**Records drawn from a dataset:**
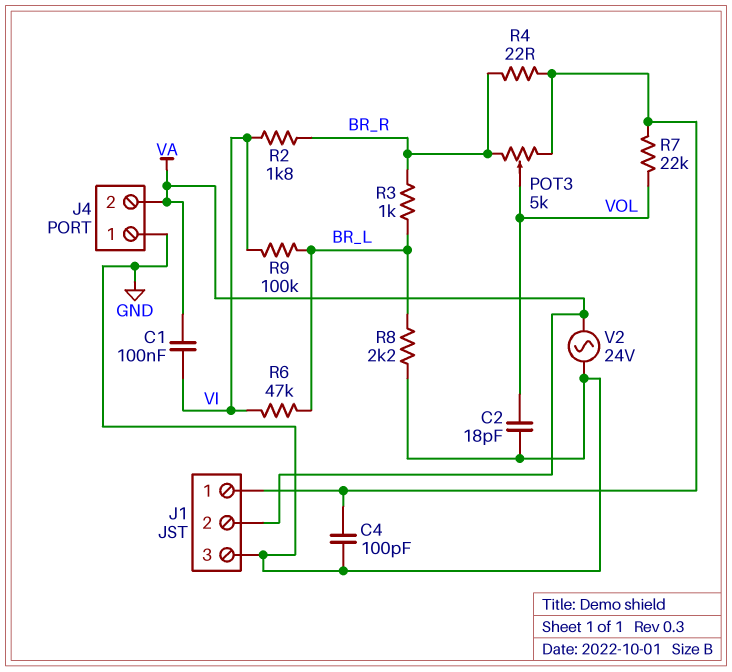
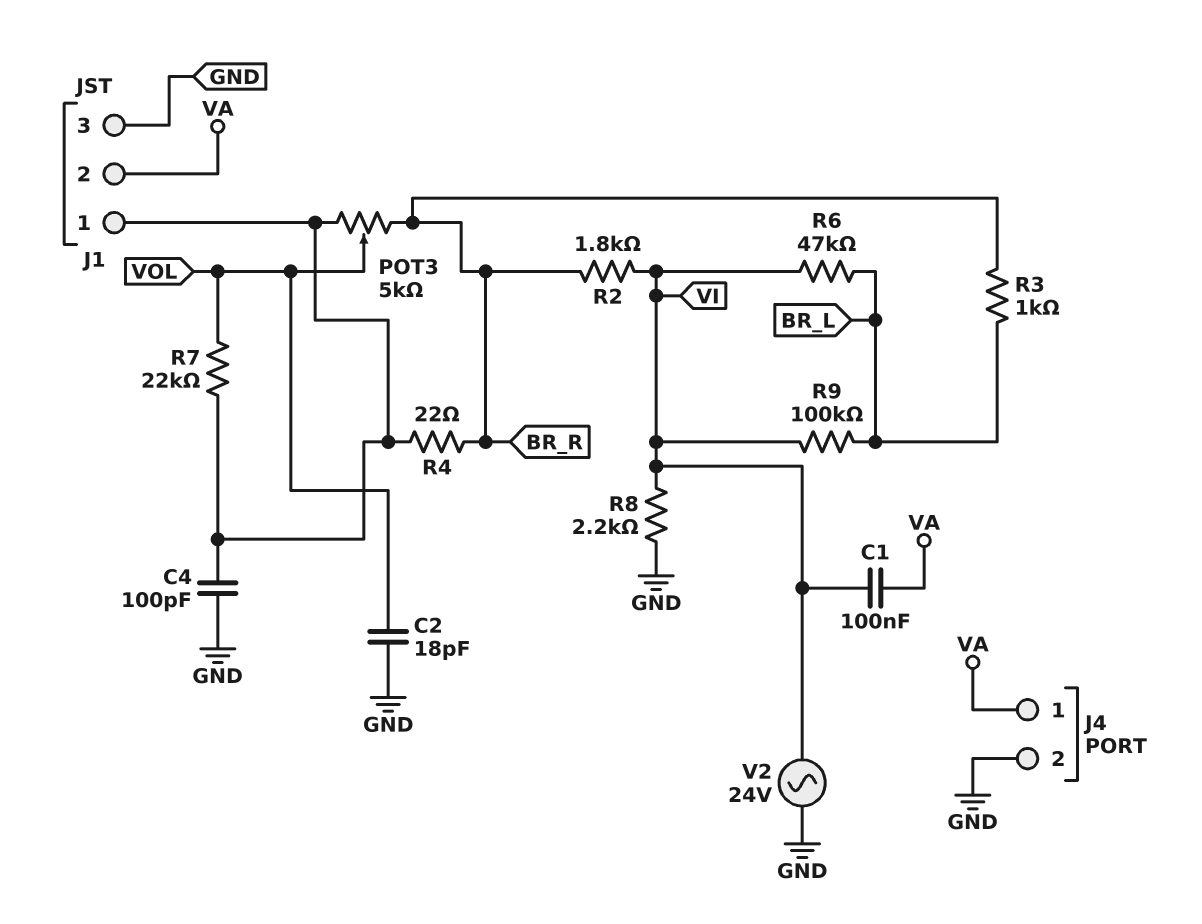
J4 pin 1: GND -> VA
J4 pin 2: VA -> GND
R8: 2.2k (BR_L, GND) -> 2.2k (GND, VI)
V2: AC 24V (GND, VA) -> AC 24V (GND, VI)

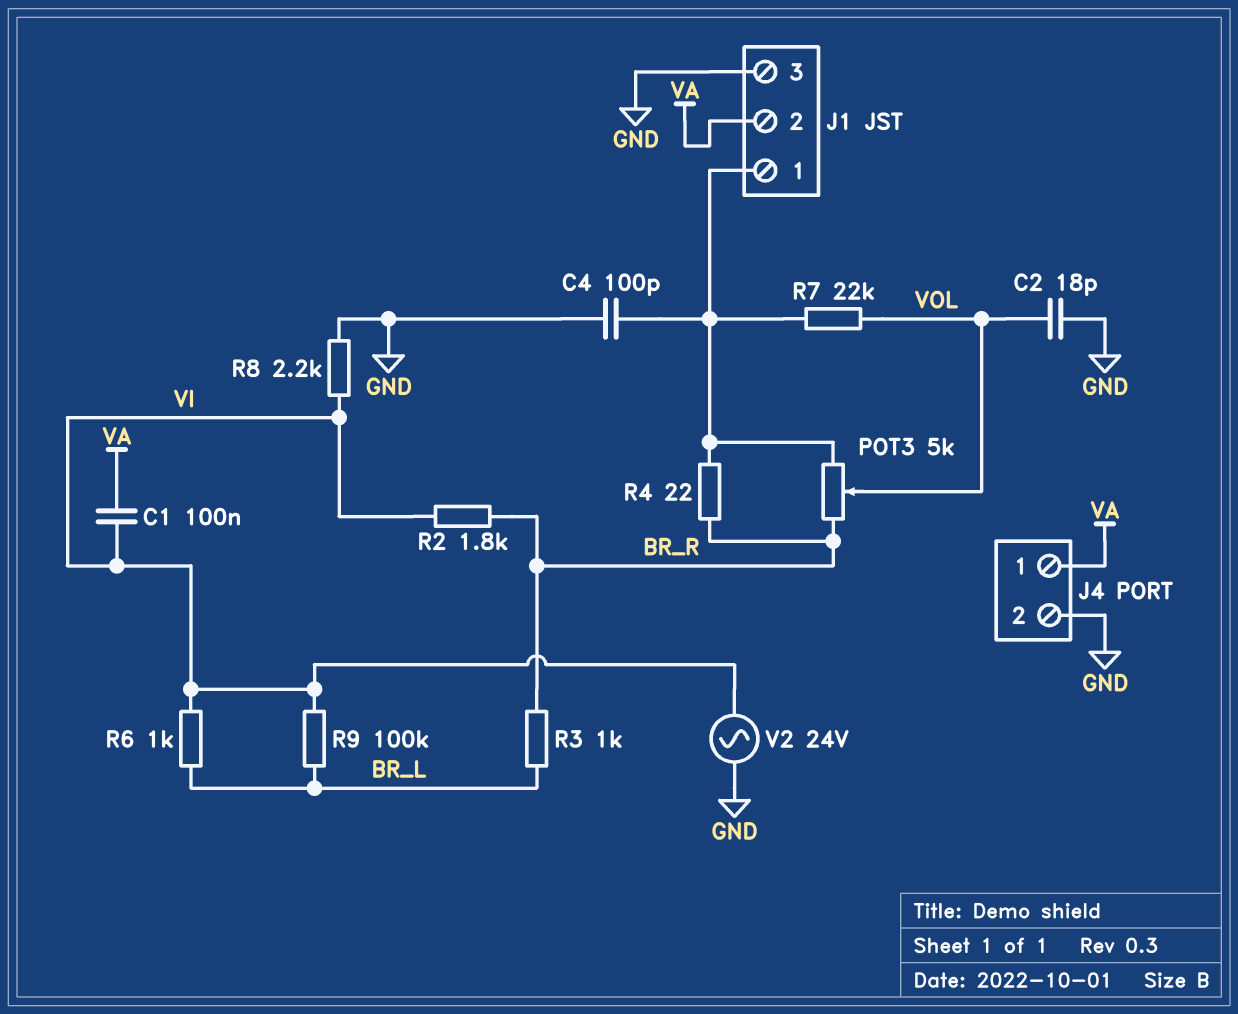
R6: 47k (BR_L, VI) -> 1k (BR_L, VI)

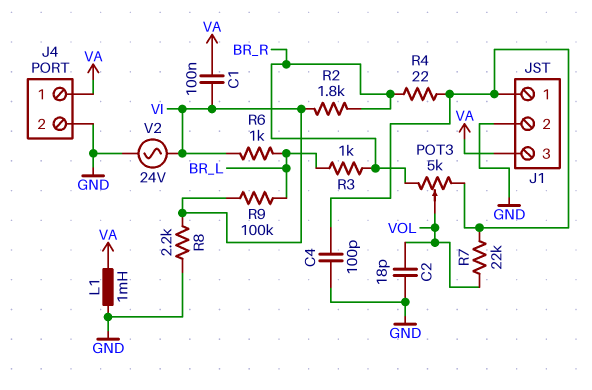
J1 pin 2: VA -> GND
J1 pin 3: GND -> VA
L1: none -> 1mH (GND, VA)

**Task goal:**
In the copy, include each entry exactly as written and none of the pictures.

**Final answer:**
J4 pin 1: GND -> VA
J4 pin 2: VA -> GND
R8: 2.2k (BR_L, GND) -> 2.2k (GND, VI)
V2: AC 24V (GND, VA) -> AC 24V (GND, VI)

R6: 47k (BR_L, VI) -> 1k (BR_L, VI)

J1 pin 2: VA -> GND
J1 pin 3: GND -> VA
L1: none -> 1mH (GND, VA)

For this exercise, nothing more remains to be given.